» **STATED GOAL**: Reproduce all of the data below word for word, but leave out the pictures.

╭─ LISTED ENTRIES

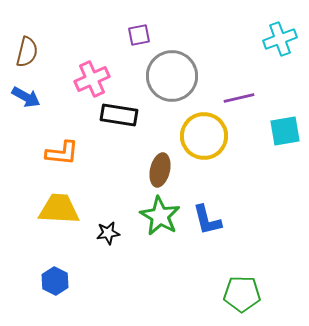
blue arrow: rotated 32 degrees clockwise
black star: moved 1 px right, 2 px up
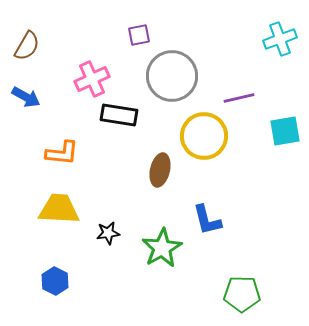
brown semicircle: moved 6 px up; rotated 16 degrees clockwise
green star: moved 2 px right, 32 px down; rotated 12 degrees clockwise
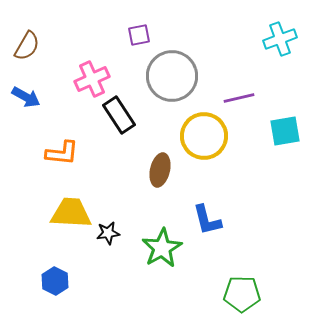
black rectangle: rotated 48 degrees clockwise
yellow trapezoid: moved 12 px right, 4 px down
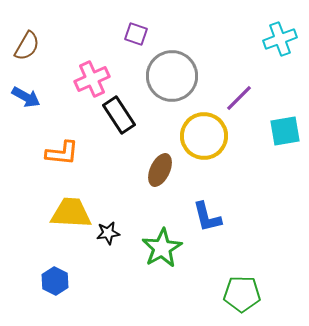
purple square: moved 3 px left, 1 px up; rotated 30 degrees clockwise
purple line: rotated 32 degrees counterclockwise
brown ellipse: rotated 12 degrees clockwise
blue L-shape: moved 3 px up
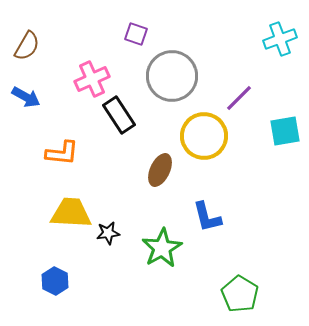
green pentagon: moved 2 px left; rotated 30 degrees clockwise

╰─

» **TASK RESPONSE**:
blue arrow: rotated 32 degrees clockwise
black star: moved 1 px right, 2 px up
brown semicircle: moved 6 px up; rotated 16 degrees clockwise
green star: moved 2 px right, 32 px down; rotated 12 degrees clockwise
black rectangle: rotated 48 degrees clockwise
yellow trapezoid: moved 12 px right, 4 px down
purple square: moved 3 px left, 1 px up; rotated 30 degrees clockwise
purple line: rotated 32 degrees counterclockwise
brown ellipse: rotated 12 degrees clockwise
blue L-shape: moved 3 px up
green pentagon: moved 2 px left; rotated 30 degrees clockwise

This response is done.